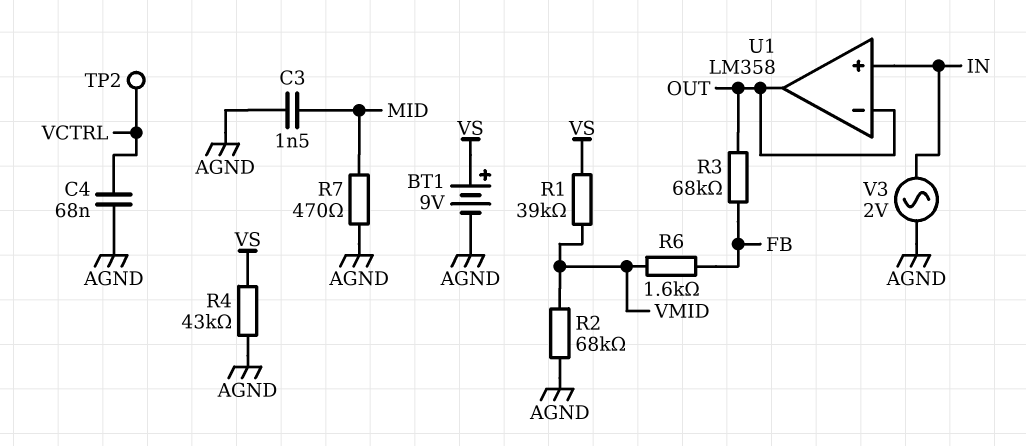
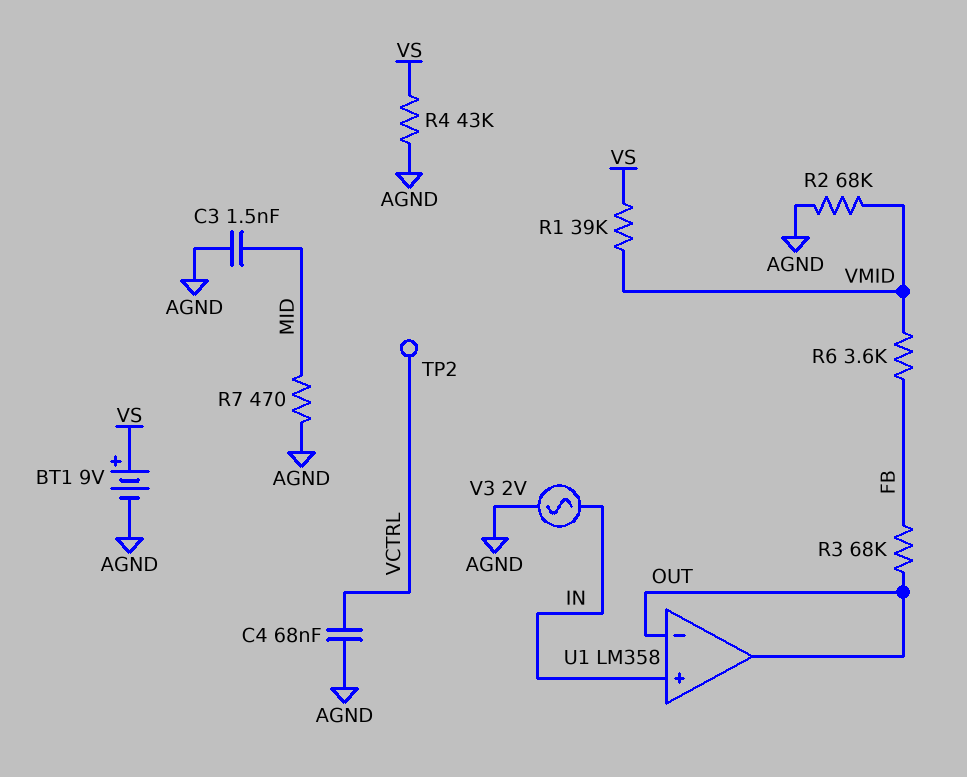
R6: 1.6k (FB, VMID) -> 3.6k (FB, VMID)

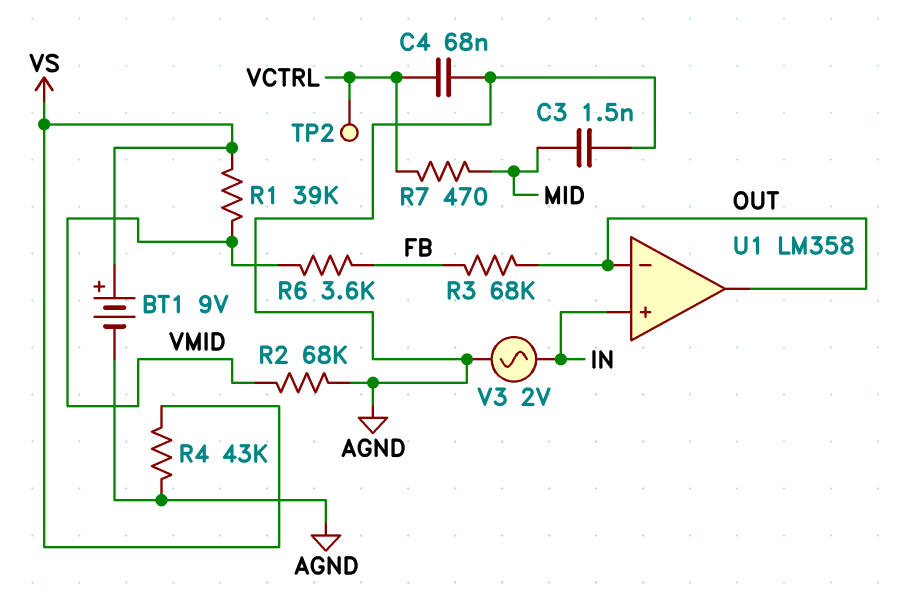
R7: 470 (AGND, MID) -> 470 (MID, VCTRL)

---

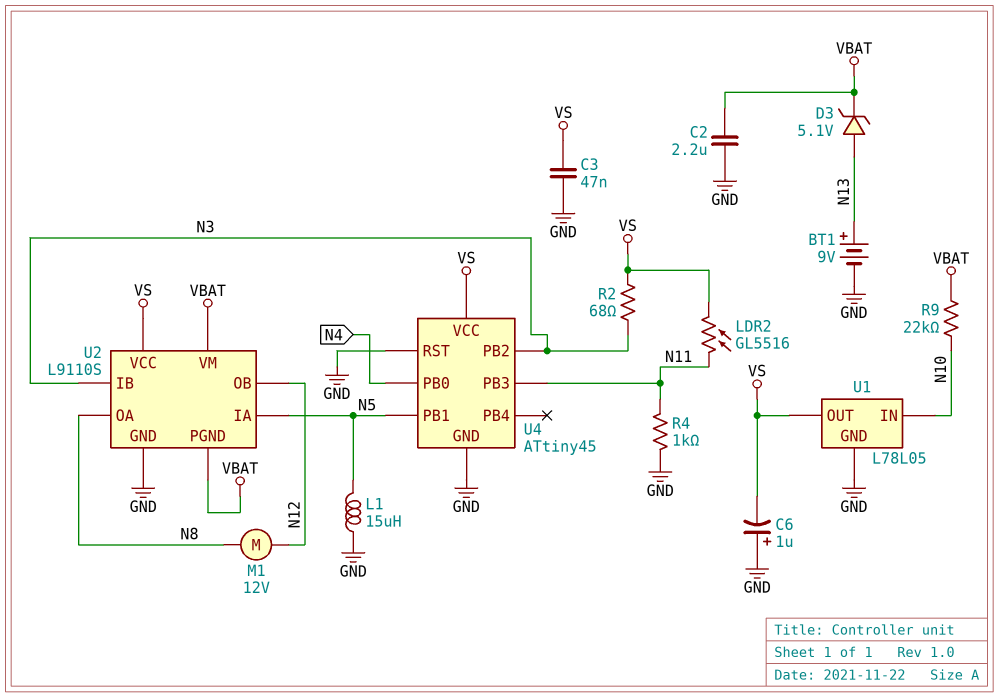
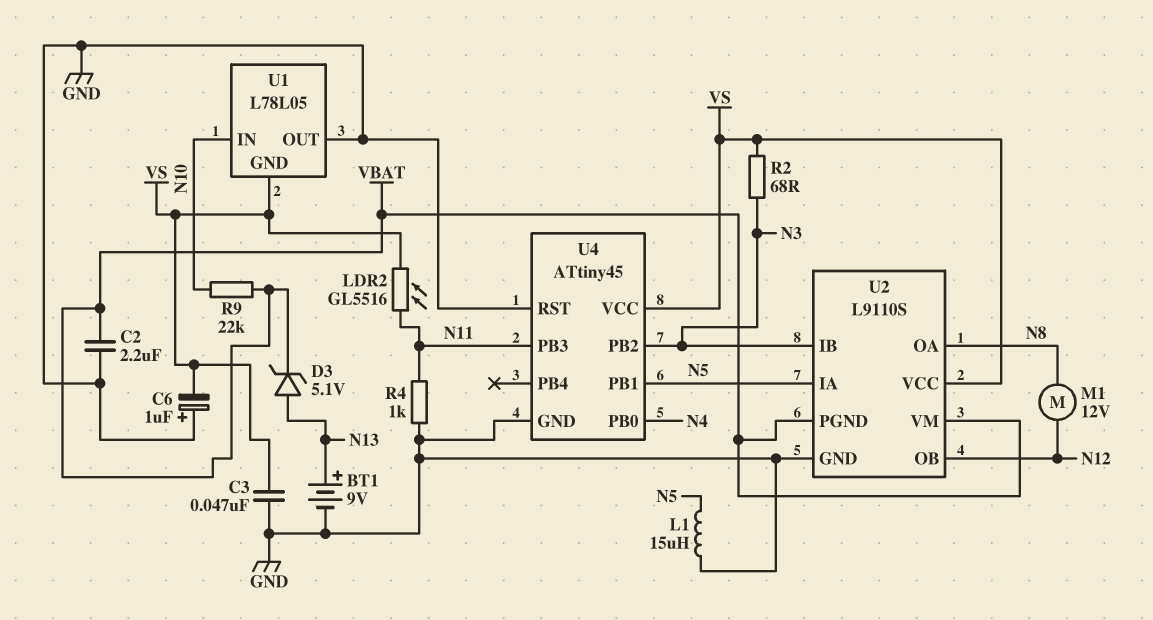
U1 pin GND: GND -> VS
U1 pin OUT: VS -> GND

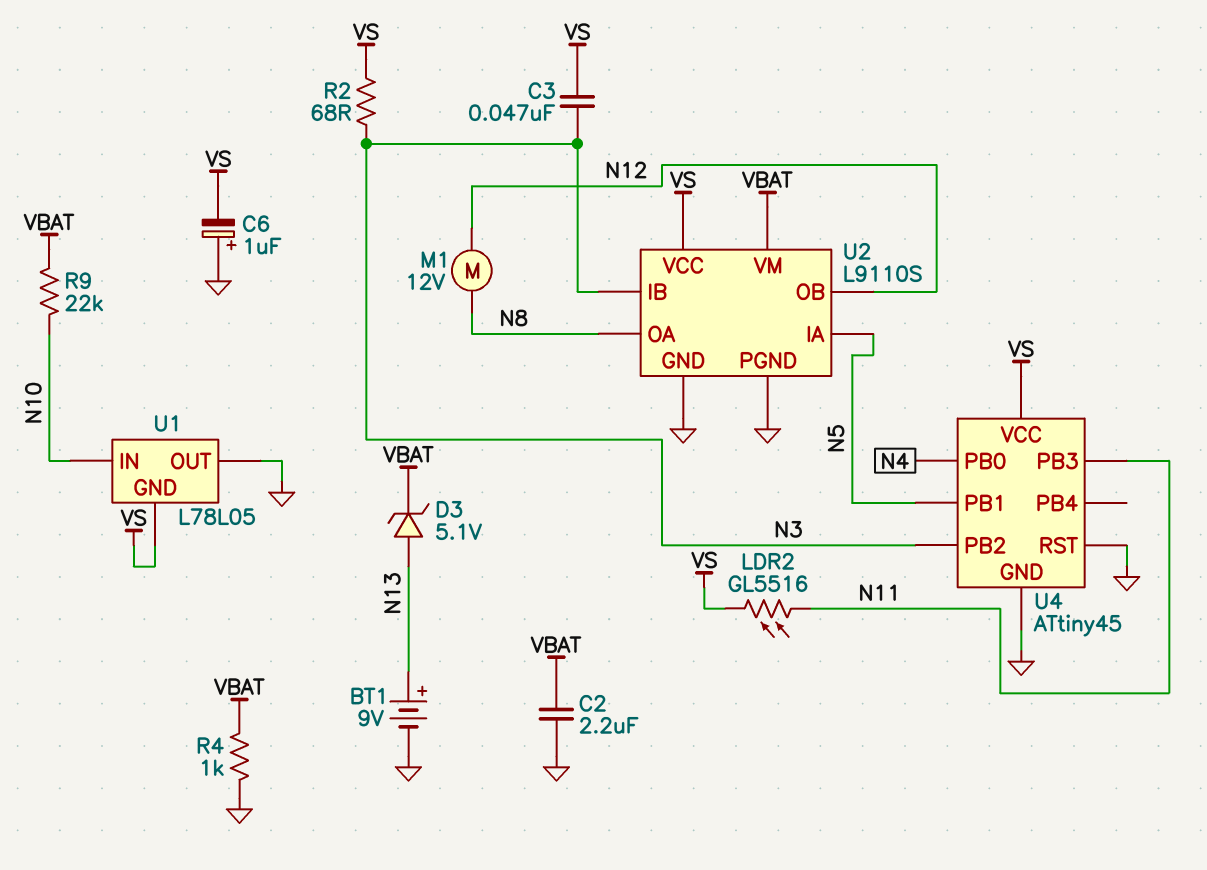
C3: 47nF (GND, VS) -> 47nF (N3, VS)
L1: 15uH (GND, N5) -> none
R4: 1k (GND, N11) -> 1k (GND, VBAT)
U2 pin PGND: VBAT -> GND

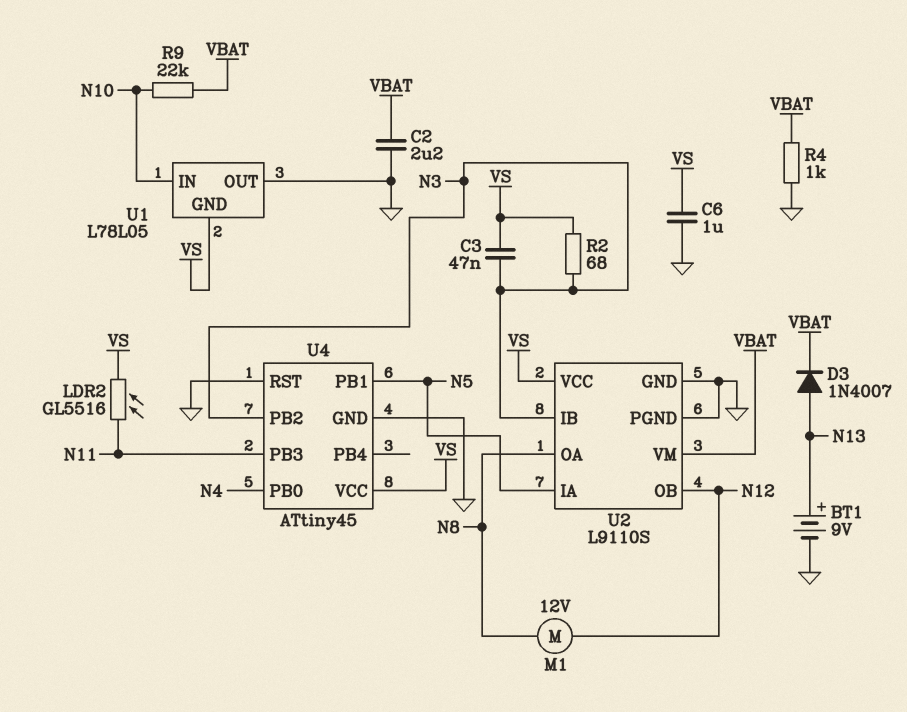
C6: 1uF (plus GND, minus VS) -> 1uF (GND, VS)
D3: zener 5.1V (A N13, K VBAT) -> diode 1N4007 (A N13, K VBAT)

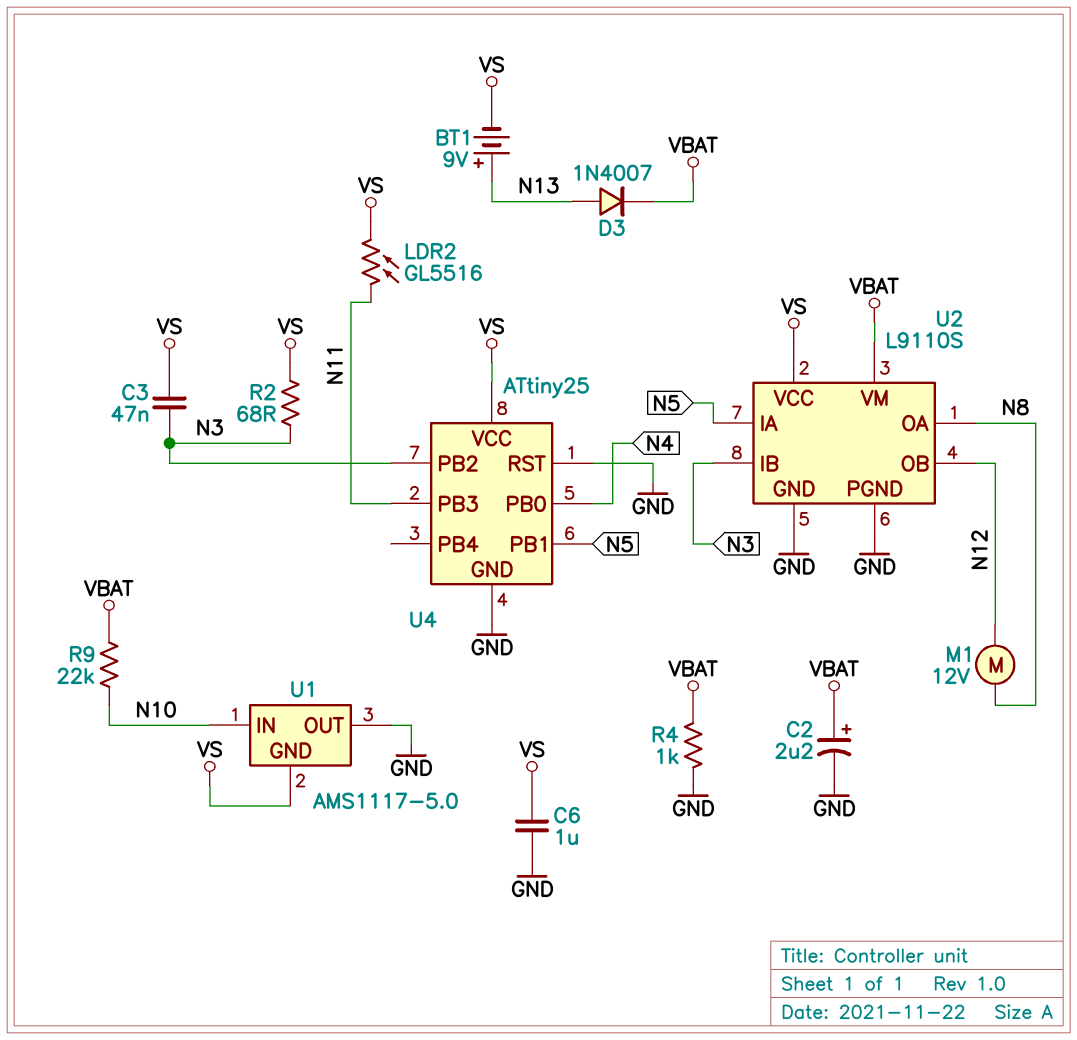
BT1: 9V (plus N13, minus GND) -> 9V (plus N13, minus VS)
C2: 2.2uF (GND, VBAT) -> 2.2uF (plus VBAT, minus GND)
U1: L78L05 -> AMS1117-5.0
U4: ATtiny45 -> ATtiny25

Assignment: Starting at the line that contains "D3: zener 5.1V" and ending at the line that contains "U4: ATtiny45 -> ATtiny25", transcribe the material above exactly, excluding pictures.

Solved exercise:
D3: zener 5.1V (A N13, K VBAT) -> diode 1N4007 (A N13, K VBAT)

BT1: 9V (plus N13, minus GND) -> 9V (plus N13, minus VS)
C2: 2.2uF (GND, VBAT) -> 2.2uF (plus VBAT, minus GND)
U1: L78L05 -> AMS1117-5.0
U4: ATtiny45 -> ATtiny25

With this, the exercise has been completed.